What you need to do
Write out exactly the lines below starting at the one containing "[(157,480),(143,480),(144,493),(158,492),(157,480)]" and ending at the one containing "All buildings are outlined.". Omit every picture.

*** Data for processing Section Begins ***

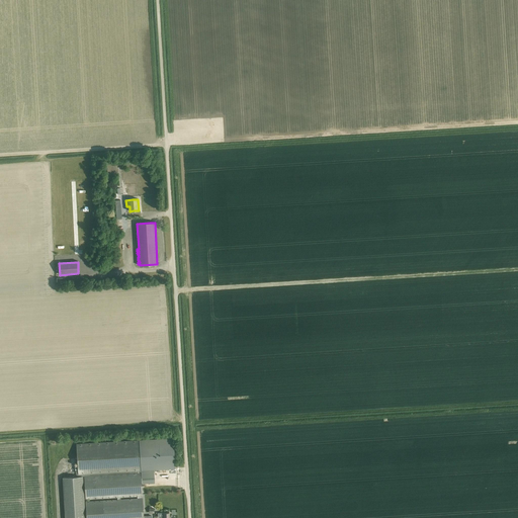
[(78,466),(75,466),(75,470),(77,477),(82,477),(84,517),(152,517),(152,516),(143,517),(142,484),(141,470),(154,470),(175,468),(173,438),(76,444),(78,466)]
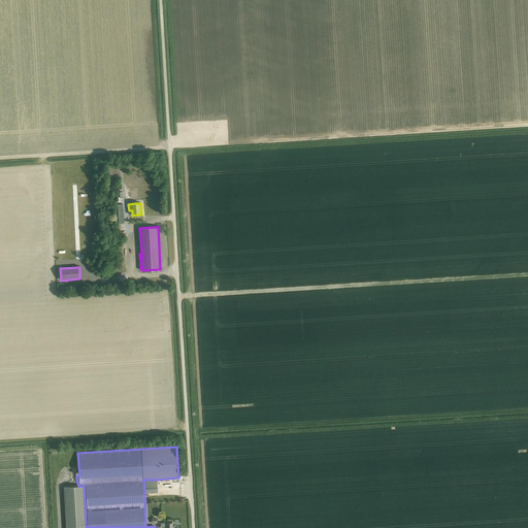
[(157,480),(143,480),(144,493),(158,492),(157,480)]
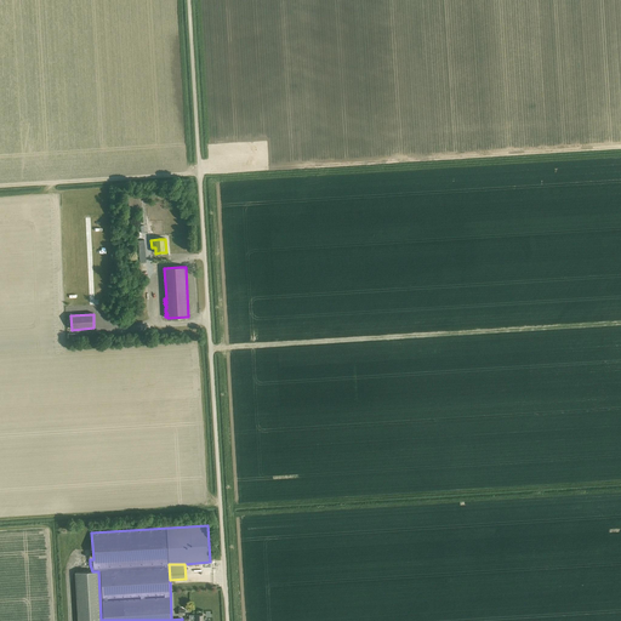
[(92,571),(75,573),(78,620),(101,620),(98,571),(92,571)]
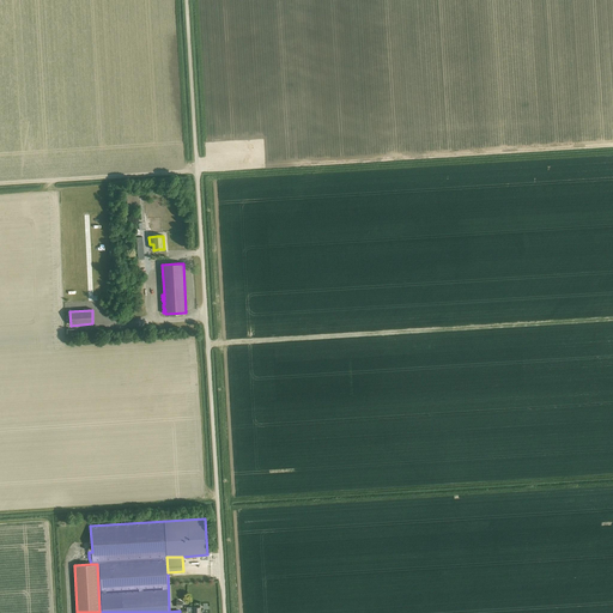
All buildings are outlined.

*** Data for processing Section Ends ***
*** Data for processing Section Begins ***

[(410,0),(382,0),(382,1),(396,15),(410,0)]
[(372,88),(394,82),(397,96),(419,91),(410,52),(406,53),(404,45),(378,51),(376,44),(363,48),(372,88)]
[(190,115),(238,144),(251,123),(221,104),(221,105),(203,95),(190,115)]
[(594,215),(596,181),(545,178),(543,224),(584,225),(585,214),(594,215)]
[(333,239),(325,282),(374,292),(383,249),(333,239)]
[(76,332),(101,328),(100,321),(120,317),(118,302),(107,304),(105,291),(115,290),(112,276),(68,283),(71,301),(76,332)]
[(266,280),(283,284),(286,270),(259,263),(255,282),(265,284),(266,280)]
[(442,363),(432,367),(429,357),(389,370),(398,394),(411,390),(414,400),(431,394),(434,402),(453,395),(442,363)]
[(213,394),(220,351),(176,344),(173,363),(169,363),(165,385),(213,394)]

*** Data for processing Section Ends ***

Output below
[(157,480),(143,480),(144,493),(158,492),(157,480)]
[(92,571),(75,573),(78,620),(101,620),(98,571),(92,571)]
All buildings are outlined.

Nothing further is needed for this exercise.